▶ **DESCRIPTION OF THE TASK**
Please restate the records that follow exactly, skipping their images.

==================================================

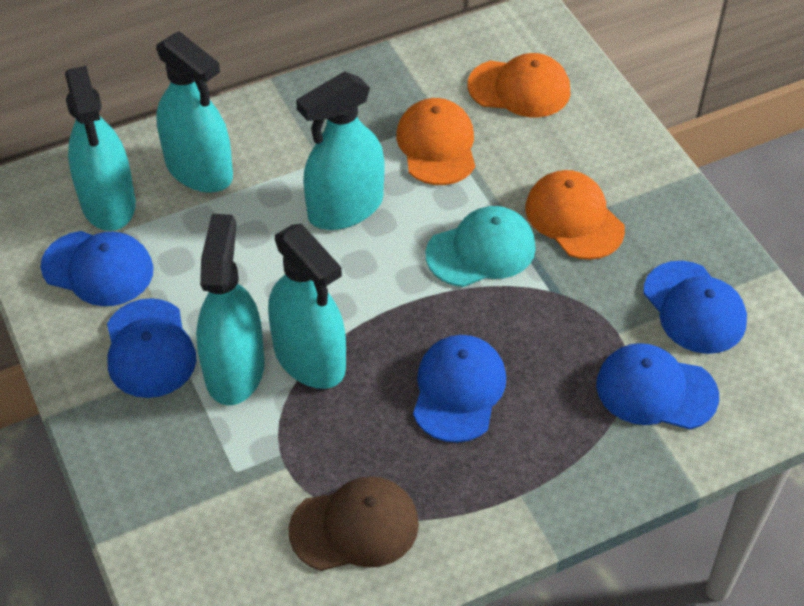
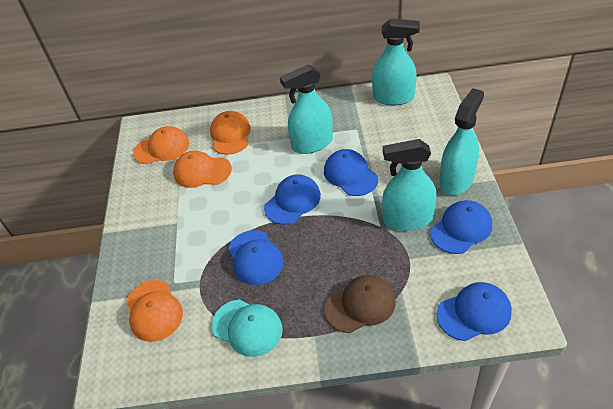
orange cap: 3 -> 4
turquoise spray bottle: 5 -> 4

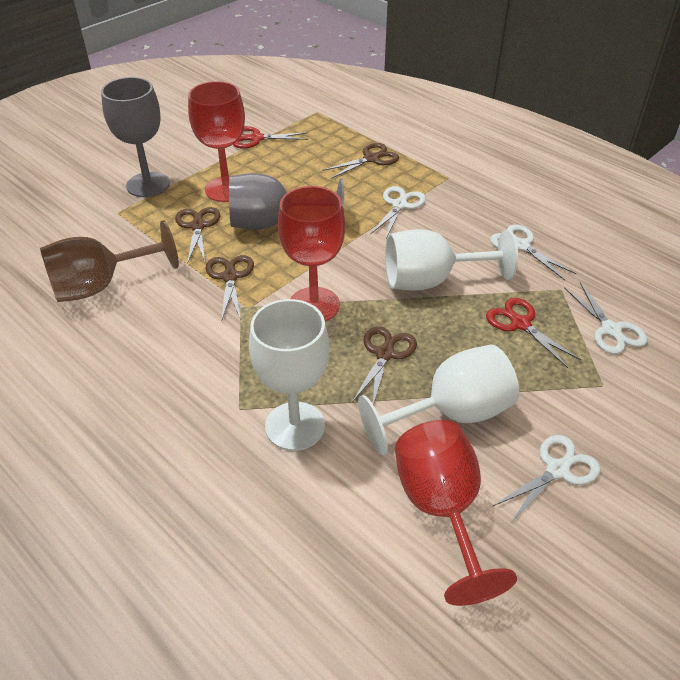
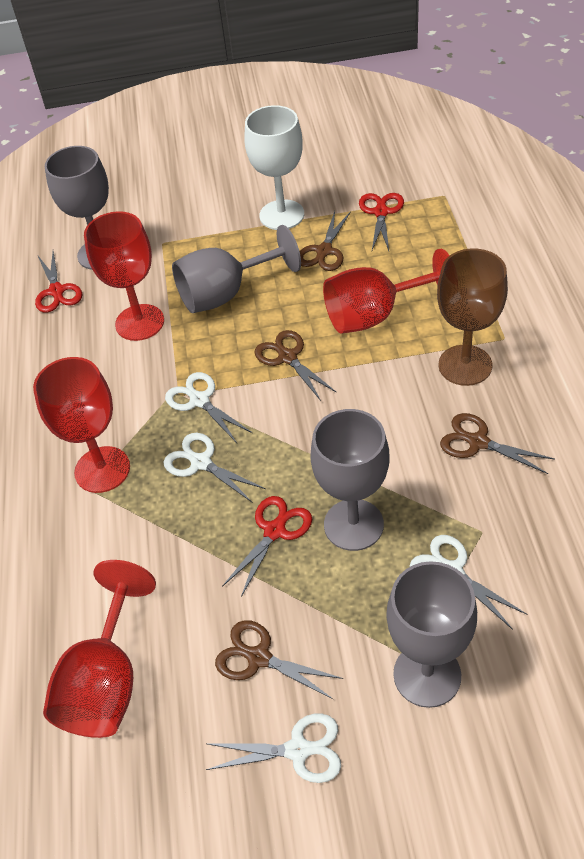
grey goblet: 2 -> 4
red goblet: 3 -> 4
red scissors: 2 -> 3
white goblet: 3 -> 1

==================================================

▶ **WRITTEN SOLUTION**
orange cap: 3 -> 4
turquoise spray bottle: 5 -> 4

grey goblet: 2 -> 4
red goblet: 3 -> 4
red scissors: 2 -> 3
white goblet: 3 -> 1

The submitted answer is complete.